*** Opening DATA UNDER STUDY ***

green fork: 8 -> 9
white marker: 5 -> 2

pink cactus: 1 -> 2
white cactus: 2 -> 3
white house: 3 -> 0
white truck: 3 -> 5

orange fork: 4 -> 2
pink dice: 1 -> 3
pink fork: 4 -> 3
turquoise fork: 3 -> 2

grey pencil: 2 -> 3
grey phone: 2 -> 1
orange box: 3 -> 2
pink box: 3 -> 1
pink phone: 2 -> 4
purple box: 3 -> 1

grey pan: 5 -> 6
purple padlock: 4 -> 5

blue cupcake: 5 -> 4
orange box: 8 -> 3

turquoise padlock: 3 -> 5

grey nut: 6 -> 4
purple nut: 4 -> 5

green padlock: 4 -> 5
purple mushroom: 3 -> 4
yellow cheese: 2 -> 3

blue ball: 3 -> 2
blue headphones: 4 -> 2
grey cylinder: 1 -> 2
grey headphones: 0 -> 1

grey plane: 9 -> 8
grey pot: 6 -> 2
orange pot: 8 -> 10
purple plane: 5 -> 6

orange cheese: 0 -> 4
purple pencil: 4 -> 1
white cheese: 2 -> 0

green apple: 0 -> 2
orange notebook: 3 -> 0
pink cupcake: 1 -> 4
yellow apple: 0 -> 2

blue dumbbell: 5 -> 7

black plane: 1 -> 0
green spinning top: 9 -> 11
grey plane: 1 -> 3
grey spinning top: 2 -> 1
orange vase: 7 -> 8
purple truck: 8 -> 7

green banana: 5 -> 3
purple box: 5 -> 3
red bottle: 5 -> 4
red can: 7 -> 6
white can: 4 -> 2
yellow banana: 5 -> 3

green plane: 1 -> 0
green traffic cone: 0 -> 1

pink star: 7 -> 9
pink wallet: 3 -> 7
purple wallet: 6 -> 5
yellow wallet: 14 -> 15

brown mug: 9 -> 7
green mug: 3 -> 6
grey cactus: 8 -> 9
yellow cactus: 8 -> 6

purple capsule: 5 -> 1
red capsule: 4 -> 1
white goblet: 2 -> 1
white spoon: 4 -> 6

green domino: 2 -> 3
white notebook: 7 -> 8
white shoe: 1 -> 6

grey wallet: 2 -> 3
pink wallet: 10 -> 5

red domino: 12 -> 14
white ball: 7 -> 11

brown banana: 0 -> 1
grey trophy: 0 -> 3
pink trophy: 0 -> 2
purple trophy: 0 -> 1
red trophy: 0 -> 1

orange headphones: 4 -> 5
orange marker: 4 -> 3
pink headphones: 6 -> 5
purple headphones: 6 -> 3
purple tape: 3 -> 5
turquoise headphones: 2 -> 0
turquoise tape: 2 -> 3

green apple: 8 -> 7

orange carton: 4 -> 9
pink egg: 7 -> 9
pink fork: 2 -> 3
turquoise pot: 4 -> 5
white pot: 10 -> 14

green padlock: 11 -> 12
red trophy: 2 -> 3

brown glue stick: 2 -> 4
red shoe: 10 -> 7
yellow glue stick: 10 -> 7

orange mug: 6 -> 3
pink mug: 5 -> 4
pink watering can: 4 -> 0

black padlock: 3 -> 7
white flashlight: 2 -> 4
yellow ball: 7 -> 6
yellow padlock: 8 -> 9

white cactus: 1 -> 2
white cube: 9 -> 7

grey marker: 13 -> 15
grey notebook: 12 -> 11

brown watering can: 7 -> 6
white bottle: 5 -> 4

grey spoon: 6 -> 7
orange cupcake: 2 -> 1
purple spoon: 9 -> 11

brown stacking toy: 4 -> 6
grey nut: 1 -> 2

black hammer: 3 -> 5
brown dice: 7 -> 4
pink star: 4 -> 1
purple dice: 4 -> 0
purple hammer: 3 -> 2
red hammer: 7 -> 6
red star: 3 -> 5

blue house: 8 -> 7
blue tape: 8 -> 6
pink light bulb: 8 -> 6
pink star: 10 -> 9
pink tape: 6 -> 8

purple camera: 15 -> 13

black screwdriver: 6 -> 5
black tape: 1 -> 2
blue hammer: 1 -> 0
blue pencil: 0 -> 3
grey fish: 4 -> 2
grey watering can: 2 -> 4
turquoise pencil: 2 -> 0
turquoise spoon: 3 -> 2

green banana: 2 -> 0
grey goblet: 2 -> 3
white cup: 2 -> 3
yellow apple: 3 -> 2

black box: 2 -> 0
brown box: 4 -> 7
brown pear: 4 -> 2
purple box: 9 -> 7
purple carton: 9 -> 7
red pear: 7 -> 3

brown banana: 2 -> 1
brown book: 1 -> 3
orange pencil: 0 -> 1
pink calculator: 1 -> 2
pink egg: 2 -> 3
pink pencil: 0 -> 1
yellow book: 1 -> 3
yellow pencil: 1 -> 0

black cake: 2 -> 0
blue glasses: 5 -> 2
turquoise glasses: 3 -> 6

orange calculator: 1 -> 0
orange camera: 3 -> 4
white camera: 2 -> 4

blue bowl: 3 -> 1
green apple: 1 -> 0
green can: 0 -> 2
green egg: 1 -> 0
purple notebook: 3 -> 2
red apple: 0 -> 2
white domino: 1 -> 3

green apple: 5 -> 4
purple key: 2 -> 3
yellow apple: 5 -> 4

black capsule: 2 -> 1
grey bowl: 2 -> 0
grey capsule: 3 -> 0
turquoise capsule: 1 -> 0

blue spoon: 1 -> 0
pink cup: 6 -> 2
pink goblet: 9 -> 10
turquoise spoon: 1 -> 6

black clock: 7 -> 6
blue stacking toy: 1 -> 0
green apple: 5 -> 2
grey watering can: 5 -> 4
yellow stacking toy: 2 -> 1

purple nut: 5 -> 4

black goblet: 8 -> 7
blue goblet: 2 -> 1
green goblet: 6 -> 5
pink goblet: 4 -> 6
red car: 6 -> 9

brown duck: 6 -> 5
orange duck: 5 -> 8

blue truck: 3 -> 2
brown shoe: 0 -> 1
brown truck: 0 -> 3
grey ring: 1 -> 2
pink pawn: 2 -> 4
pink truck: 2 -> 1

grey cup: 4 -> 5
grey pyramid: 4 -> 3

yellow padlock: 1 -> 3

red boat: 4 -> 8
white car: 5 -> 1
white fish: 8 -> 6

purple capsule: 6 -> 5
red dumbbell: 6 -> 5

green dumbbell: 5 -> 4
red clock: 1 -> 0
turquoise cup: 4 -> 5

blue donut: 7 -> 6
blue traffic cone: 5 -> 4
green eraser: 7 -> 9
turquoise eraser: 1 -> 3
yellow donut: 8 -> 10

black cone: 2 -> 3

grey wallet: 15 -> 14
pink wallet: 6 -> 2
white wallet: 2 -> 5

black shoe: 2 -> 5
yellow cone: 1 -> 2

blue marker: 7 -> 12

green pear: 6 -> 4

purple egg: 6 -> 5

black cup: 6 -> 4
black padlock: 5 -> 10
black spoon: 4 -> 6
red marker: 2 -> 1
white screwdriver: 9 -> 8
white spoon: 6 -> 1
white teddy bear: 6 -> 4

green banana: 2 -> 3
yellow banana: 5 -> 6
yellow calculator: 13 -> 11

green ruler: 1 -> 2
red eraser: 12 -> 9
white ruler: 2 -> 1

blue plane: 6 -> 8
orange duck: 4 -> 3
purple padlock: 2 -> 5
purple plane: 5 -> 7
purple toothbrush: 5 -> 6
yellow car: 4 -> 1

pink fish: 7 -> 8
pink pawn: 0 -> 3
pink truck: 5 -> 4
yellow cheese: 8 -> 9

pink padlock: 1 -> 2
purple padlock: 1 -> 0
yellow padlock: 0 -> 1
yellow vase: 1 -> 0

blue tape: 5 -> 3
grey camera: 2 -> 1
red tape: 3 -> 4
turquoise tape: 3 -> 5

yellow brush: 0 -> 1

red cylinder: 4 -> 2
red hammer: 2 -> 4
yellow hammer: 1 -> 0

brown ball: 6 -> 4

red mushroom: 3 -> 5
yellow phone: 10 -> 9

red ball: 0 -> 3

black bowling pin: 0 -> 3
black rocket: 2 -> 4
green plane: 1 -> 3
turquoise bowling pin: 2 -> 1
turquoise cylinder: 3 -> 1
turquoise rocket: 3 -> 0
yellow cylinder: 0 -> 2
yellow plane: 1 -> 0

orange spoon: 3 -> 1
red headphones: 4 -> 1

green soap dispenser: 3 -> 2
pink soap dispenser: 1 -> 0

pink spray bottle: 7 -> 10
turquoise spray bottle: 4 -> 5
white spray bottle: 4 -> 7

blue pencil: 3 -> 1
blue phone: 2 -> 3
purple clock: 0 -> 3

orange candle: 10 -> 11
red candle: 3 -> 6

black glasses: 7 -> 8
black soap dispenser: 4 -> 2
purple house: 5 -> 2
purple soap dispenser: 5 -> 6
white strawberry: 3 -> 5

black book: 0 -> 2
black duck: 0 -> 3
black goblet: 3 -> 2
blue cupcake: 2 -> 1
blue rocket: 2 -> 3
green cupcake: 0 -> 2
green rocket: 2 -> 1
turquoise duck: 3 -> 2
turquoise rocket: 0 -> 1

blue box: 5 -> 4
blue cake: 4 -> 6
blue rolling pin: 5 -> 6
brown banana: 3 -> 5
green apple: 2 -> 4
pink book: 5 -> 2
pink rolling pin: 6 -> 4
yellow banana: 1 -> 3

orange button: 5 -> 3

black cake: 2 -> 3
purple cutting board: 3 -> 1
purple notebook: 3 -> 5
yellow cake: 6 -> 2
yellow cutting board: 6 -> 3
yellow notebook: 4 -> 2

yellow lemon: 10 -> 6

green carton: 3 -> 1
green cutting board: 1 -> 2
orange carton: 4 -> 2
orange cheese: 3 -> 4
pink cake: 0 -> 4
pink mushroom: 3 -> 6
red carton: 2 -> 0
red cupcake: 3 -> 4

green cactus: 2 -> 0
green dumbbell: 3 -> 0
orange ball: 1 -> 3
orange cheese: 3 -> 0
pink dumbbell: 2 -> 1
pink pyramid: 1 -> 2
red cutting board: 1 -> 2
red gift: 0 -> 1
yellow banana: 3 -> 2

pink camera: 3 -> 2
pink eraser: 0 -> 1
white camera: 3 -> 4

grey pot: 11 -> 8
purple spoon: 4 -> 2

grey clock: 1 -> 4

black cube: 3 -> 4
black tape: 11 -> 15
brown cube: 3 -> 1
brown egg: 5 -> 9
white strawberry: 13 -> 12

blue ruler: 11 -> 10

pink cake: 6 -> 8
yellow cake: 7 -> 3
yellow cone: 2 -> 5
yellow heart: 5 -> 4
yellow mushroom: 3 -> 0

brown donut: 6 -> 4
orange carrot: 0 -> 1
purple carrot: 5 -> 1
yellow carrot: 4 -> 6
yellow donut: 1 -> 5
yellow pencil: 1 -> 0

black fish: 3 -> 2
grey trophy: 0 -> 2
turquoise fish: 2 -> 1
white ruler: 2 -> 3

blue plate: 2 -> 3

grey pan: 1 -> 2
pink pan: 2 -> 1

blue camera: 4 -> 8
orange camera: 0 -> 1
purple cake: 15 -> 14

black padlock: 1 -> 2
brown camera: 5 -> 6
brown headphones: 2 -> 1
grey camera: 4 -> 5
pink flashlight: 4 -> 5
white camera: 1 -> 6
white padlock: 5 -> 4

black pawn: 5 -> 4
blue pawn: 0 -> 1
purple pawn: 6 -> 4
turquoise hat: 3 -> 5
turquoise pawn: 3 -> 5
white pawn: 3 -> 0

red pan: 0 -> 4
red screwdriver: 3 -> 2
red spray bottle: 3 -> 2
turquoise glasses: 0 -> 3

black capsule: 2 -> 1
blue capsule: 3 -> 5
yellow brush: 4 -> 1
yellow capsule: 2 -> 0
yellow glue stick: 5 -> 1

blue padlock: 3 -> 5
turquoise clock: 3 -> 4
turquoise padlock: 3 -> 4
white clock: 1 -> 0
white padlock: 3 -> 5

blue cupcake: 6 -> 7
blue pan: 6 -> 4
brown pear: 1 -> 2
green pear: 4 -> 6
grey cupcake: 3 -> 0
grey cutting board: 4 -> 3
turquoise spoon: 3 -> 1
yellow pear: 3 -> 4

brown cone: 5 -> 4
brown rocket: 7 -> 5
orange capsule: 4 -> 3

*** Closing DATA UNDER STUDY ***

◆ **PROBLEM DETAILS**
All lines above from the one holding "blue dumbbell: 5 -> 7" to the one holding "red pear: 7 -> 3", inclusive, are to be copied exactly; no other line is wanted.

◆ **EXERCISE OUTPUT**
blue dumbbell: 5 -> 7

black plane: 1 -> 0
green spinning top: 9 -> 11
grey plane: 1 -> 3
grey spinning top: 2 -> 1
orange vase: 7 -> 8
purple truck: 8 -> 7

green banana: 5 -> 3
purple box: 5 -> 3
red bottle: 5 -> 4
red can: 7 -> 6
white can: 4 -> 2
yellow banana: 5 -> 3

green plane: 1 -> 0
green traffic cone: 0 -> 1

pink star: 7 -> 9
pink wallet: 3 -> 7
purple wallet: 6 -> 5
yellow wallet: 14 -> 15

brown mug: 9 -> 7
green mug: 3 -> 6
grey cactus: 8 -> 9
yellow cactus: 8 -> 6

purple capsule: 5 -> 1
red capsule: 4 -> 1
white goblet: 2 -> 1
white spoon: 4 -> 6

green domino: 2 -> 3
white notebook: 7 -> 8
white shoe: 1 -> 6

grey wallet: 2 -> 3
pink wallet: 10 -> 5

red domino: 12 -> 14
white ball: 7 -> 11

brown banana: 0 -> 1
grey trophy: 0 -> 3
pink trophy: 0 -> 2
purple trophy: 0 -> 1
red trophy: 0 -> 1

orange headphones: 4 -> 5
orange marker: 4 -> 3
pink headphones: 6 -> 5
purple headphones: 6 -> 3
purple tape: 3 -> 5
turquoise headphones: 2 -> 0
turquoise tape: 2 -> 3

green apple: 8 -> 7

orange carton: 4 -> 9
pink egg: 7 -> 9
pink fork: 2 -> 3
turquoise pot: 4 -> 5
white pot: 10 -> 14

green padlock: 11 -> 12
red trophy: 2 -> 3

brown glue stick: 2 -> 4
red shoe: 10 -> 7
yellow glue stick: 10 -> 7

orange mug: 6 -> 3
pink mug: 5 -> 4
pink watering can: 4 -> 0

black padlock: 3 -> 7
white flashlight: 2 -> 4
yellow ball: 7 -> 6
yellow padlock: 8 -> 9

white cactus: 1 -> 2
white cube: 9 -> 7

grey marker: 13 -> 15
grey notebook: 12 -> 11

brown watering can: 7 -> 6
white bottle: 5 -> 4

grey spoon: 6 -> 7
orange cupcake: 2 -> 1
purple spoon: 9 -> 11

brown stacking toy: 4 -> 6
grey nut: 1 -> 2

black hammer: 3 -> 5
brown dice: 7 -> 4
pink star: 4 -> 1
purple dice: 4 -> 0
purple hammer: 3 -> 2
red hammer: 7 -> 6
red star: 3 -> 5

blue house: 8 -> 7
blue tape: 8 -> 6
pink light bulb: 8 -> 6
pink star: 10 -> 9
pink tape: 6 -> 8

purple camera: 15 -> 13

black screwdriver: 6 -> 5
black tape: 1 -> 2
blue hammer: 1 -> 0
blue pencil: 0 -> 3
grey fish: 4 -> 2
grey watering can: 2 -> 4
turquoise pencil: 2 -> 0
turquoise spoon: 3 -> 2

green banana: 2 -> 0
grey goblet: 2 -> 3
white cup: 2 -> 3
yellow apple: 3 -> 2

black box: 2 -> 0
brown box: 4 -> 7
brown pear: 4 -> 2
purple box: 9 -> 7
purple carton: 9 -> 7
red pear: 7 -> 3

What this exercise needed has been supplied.